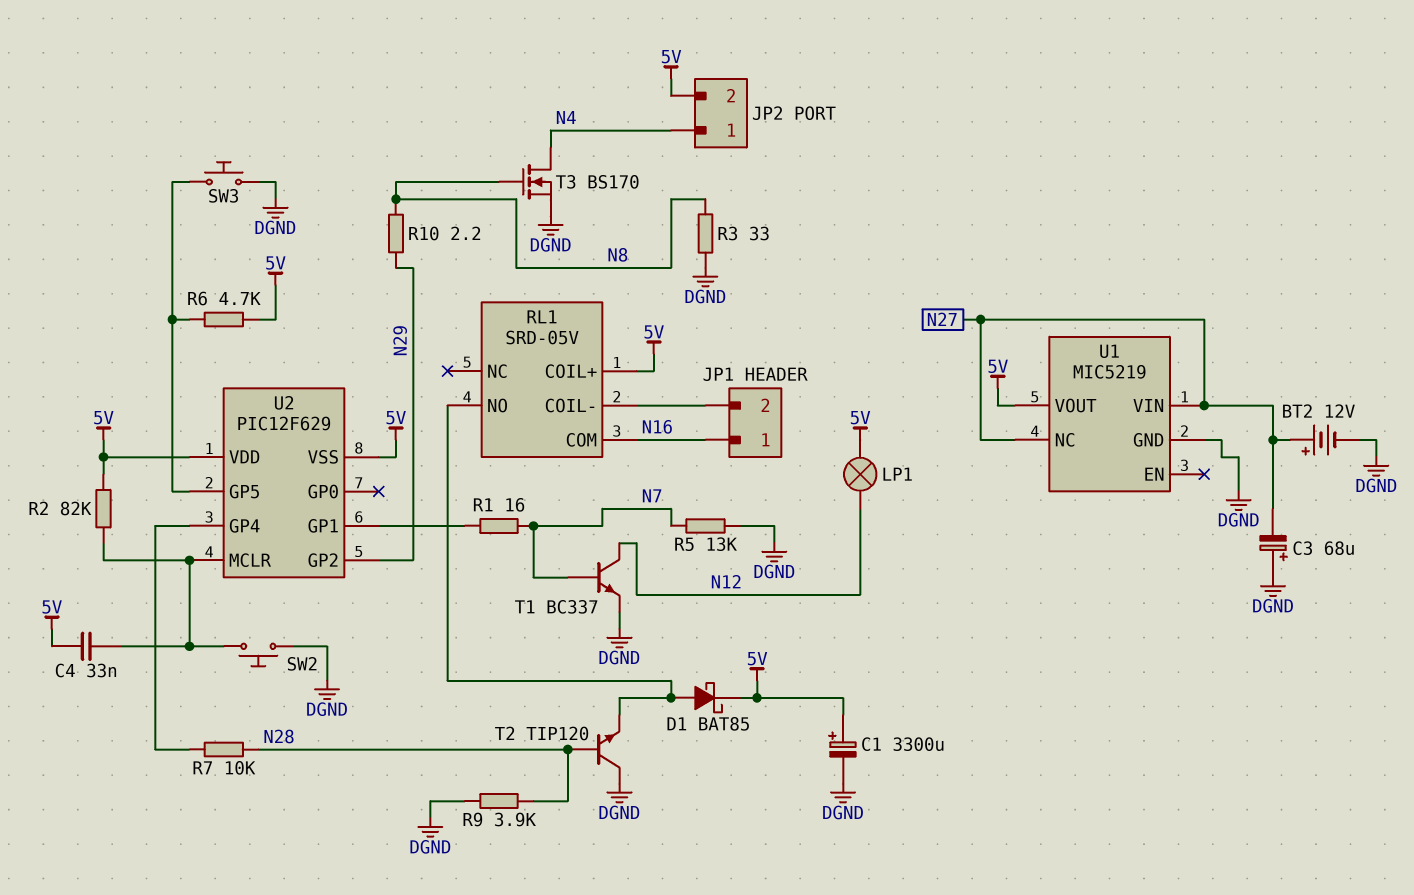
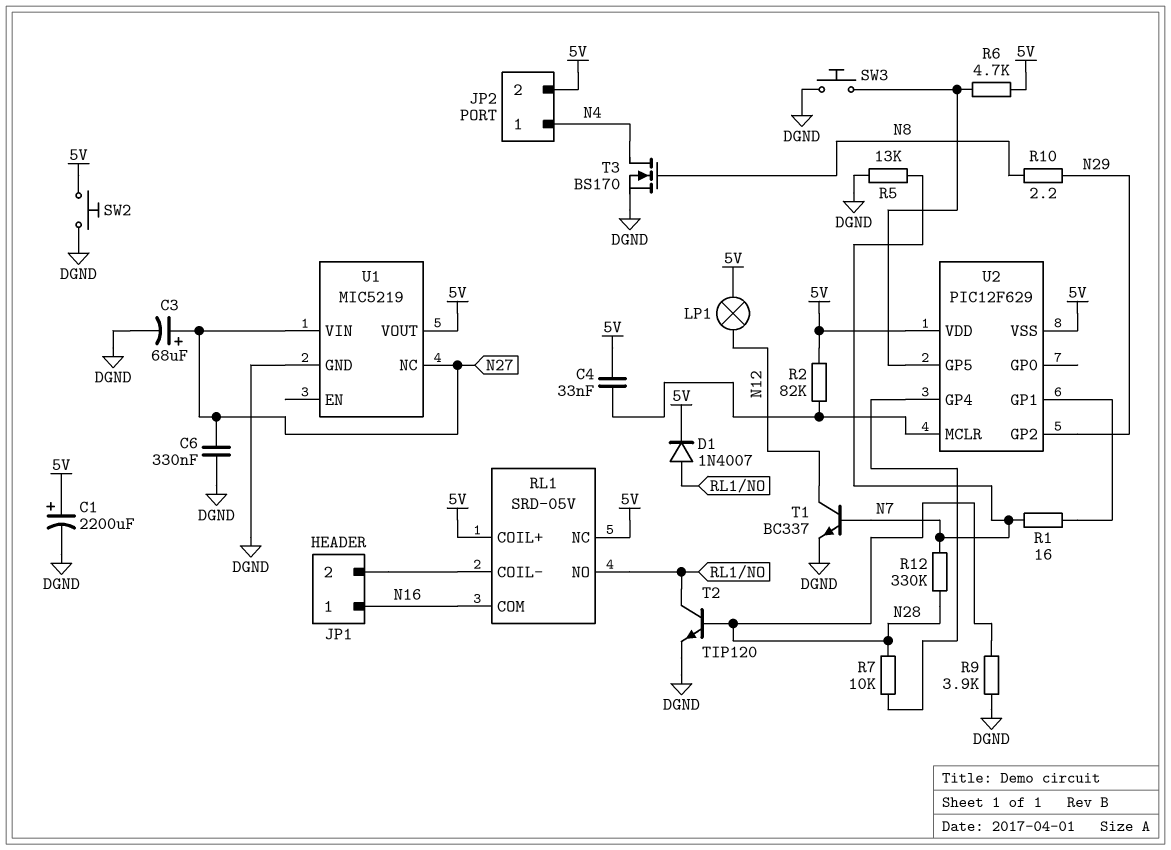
BT2: 12V (plus N27, minus DGND) -> none
C1: 3300uF (plus 5V, minus DGND) -> 2200uF (plus 5V, minus DGND)
C3: 68uF (plus DGND, minus N27) -> 68uF (plus N27, minus DGND)
C6: none -> 330nF (DGND, N27)
D1: schottky BAT85 (A RL1/NO, K 5V) -> diode 1N4007 (A RL1/NO, K 5V)
R3: 33 (DGND, N8) -> none
R12: none -> 330k (N7, N28)
RL1 pin NC: none -> 5V
SW2: button (DGND, U2/MCLR) -> button (5V, DGND)
T2: NPN TIP120 (B N28, C DGND, E RL1/NO) -> NPN TIP120 (B N28, C RL1/NO, E DGND)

--- --- ---

What you have to do: State the count of lines holding the string "DGND" in the listing above, and nothing else.

Exercise response: 7